> _What this task involves_
Your output should be the lines from the one containing "SONAR1 pin ECHO: D27 -> D4" through the last line below, both ends included, exactly as written and free of pictures.

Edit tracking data
========================================================================
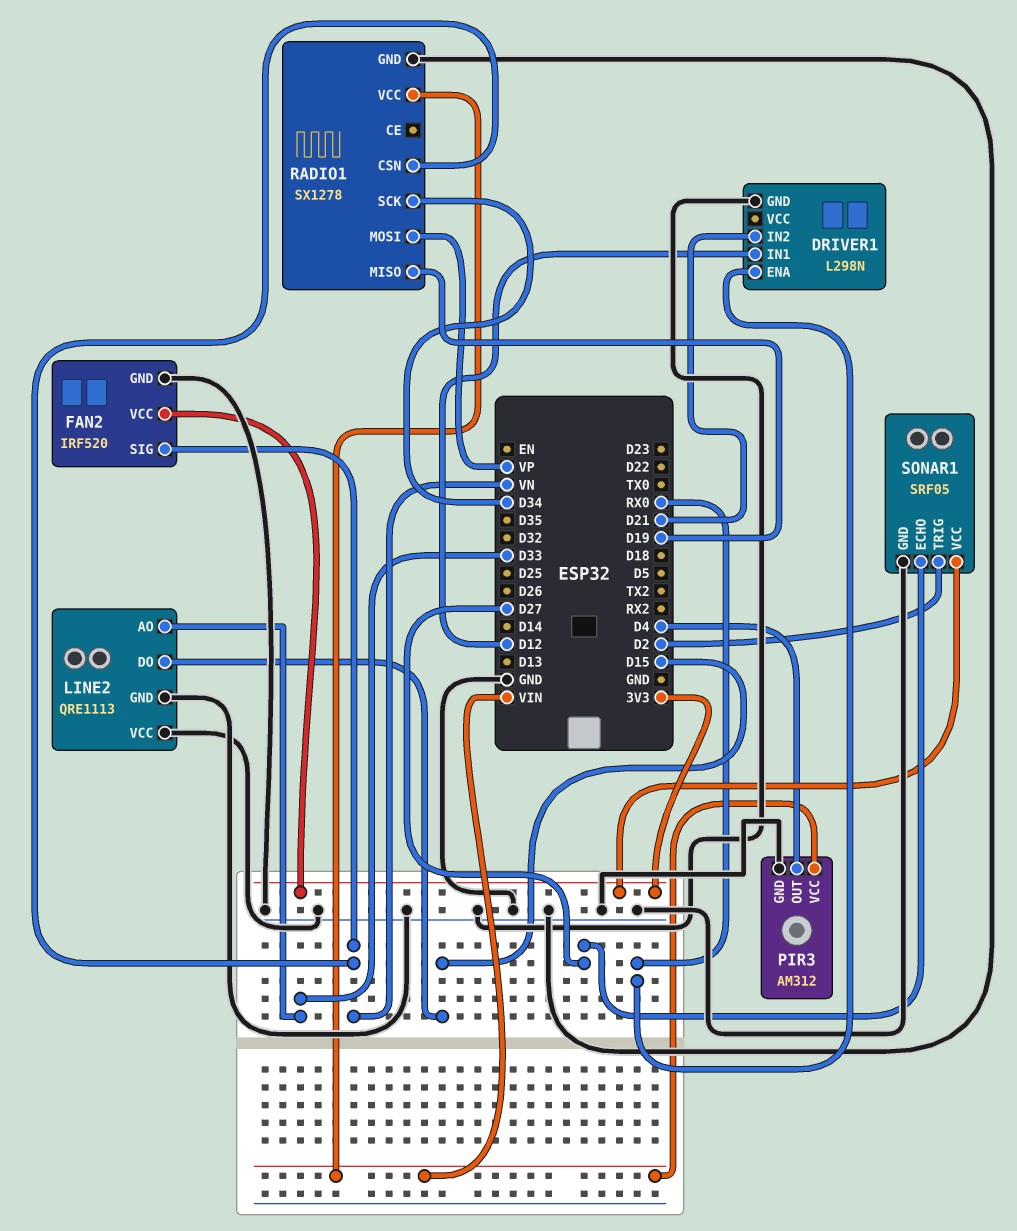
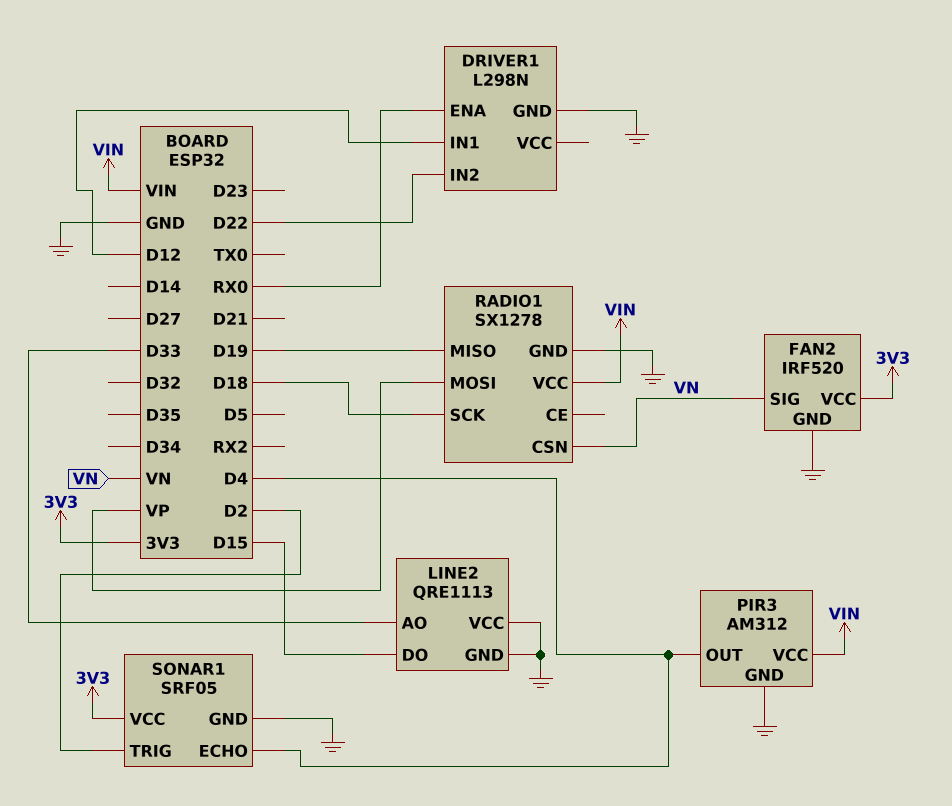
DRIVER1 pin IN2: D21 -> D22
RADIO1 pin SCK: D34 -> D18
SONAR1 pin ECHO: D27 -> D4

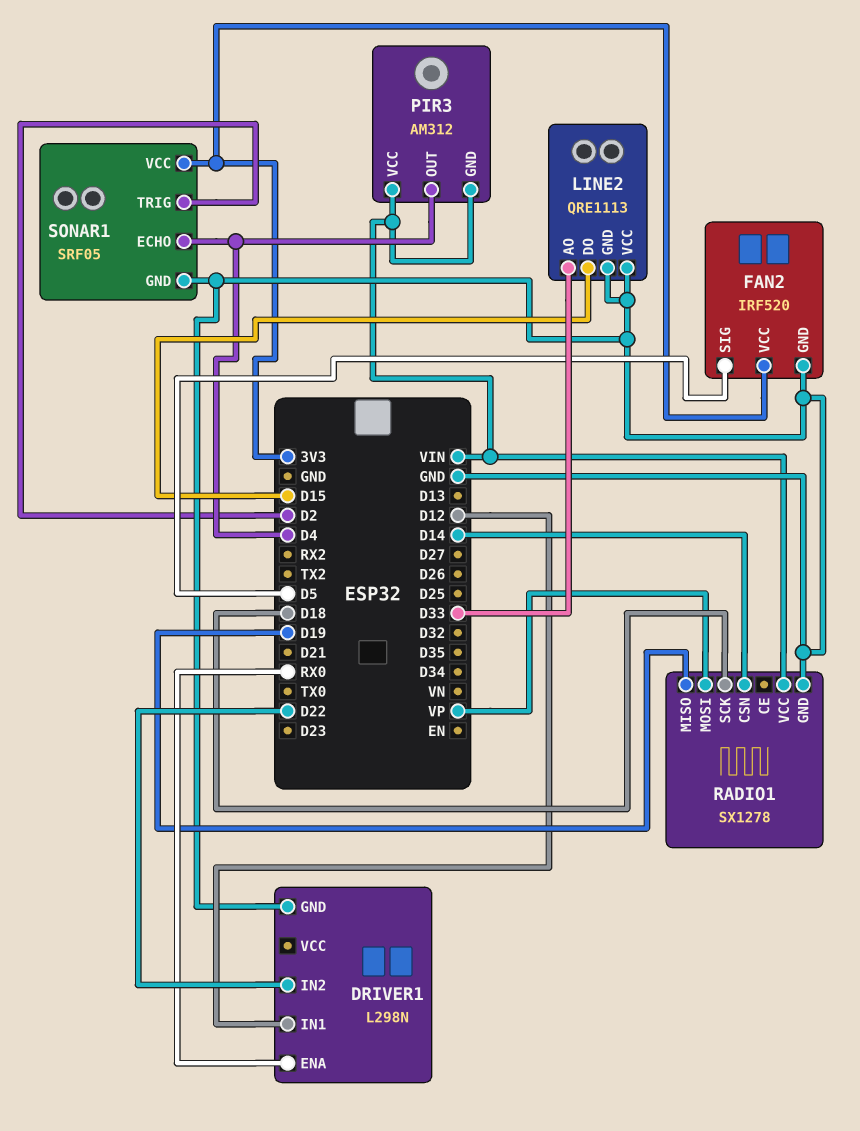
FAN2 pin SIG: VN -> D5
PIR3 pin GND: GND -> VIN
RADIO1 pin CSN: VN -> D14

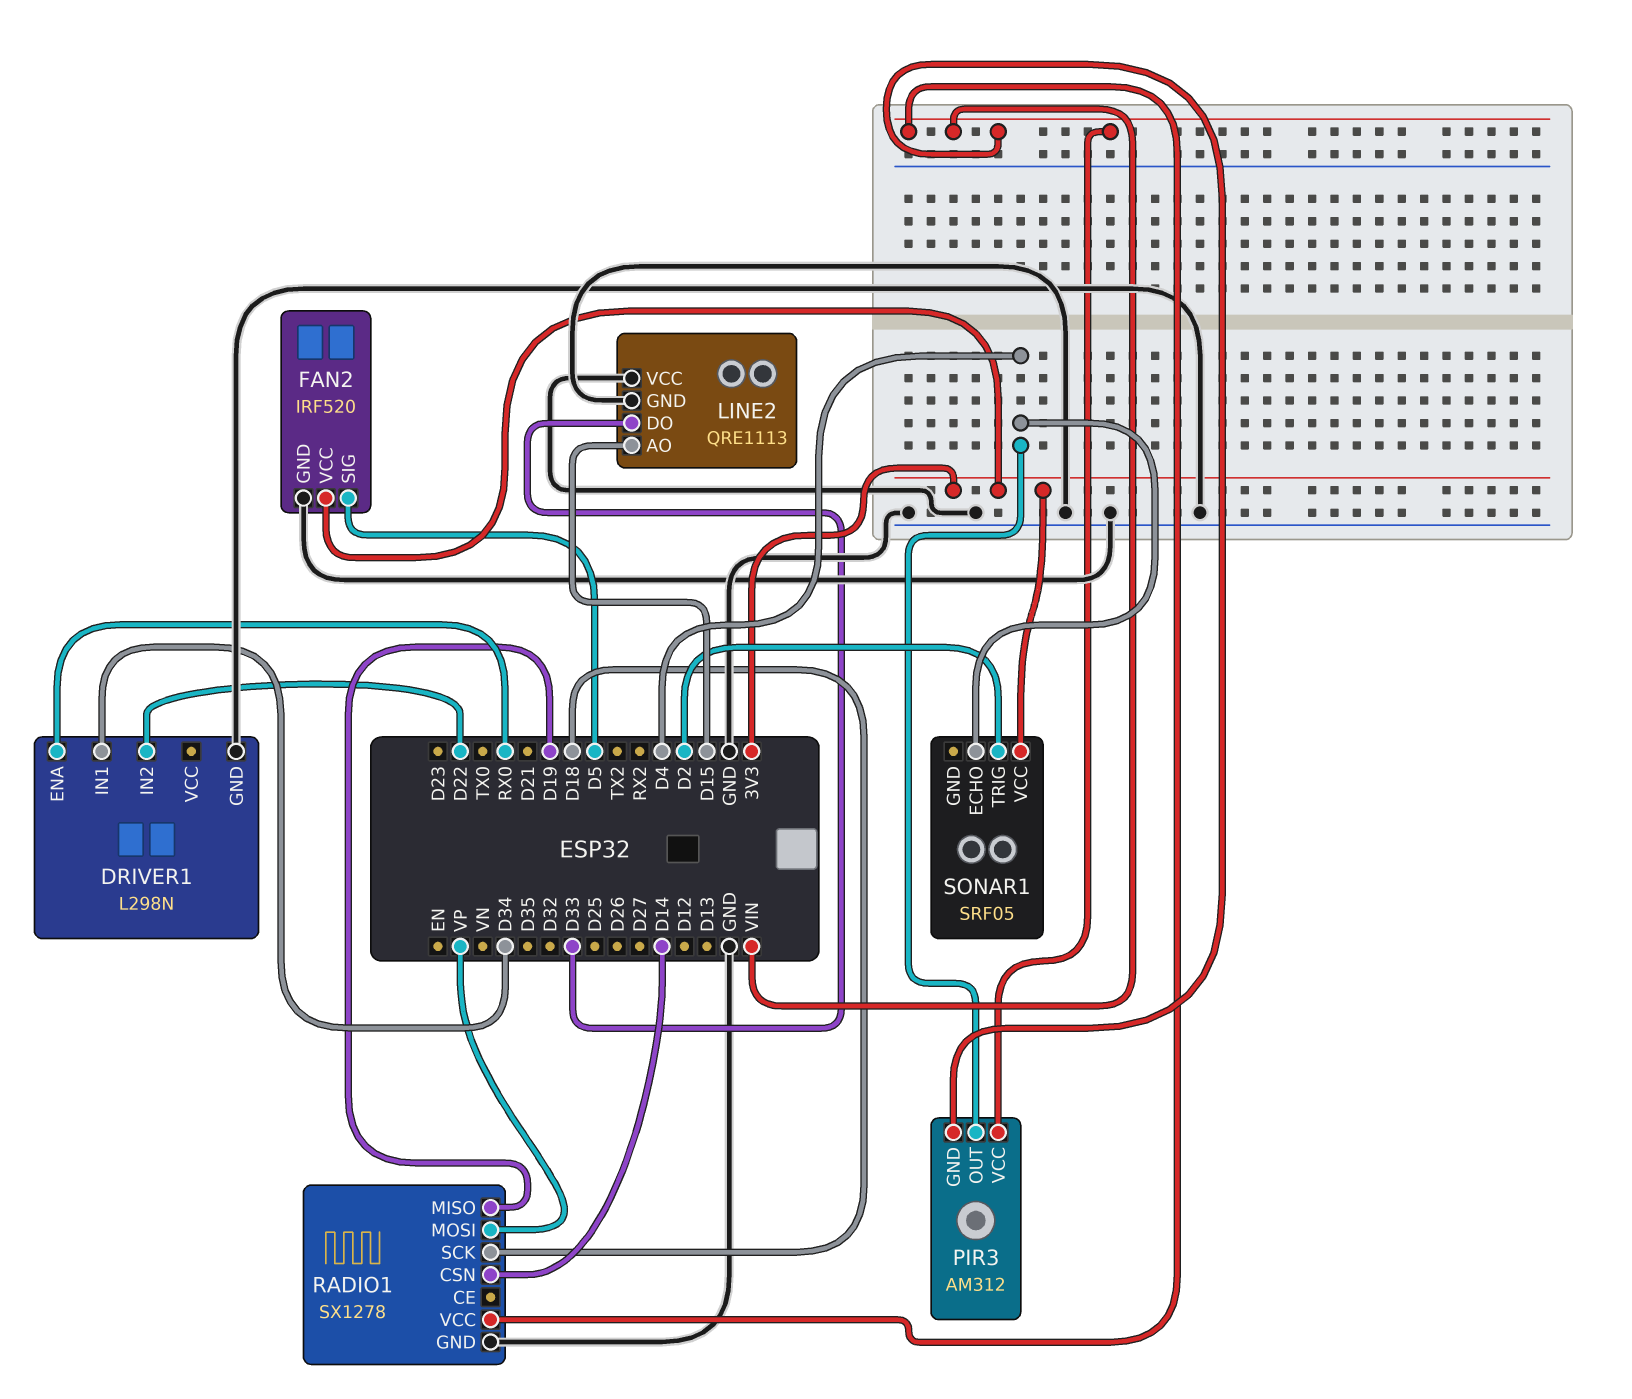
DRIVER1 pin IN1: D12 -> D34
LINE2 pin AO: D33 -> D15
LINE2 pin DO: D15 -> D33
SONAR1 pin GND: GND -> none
========================================================================
> _Response_
SONAR1 pin ECHO: D27 -> D4

FAN2 pin SIG: VN -> D5
PIR3 pin GND: GND -> VIN
RADIO1 pin CSN: VN -> D14

DRIVER1 pin IN1: D12 -> D34
LINE2 pin AO: D33 -> D15
LINE2 pin DO: D15 -> D33
SONAR1 pin GND: GND -> none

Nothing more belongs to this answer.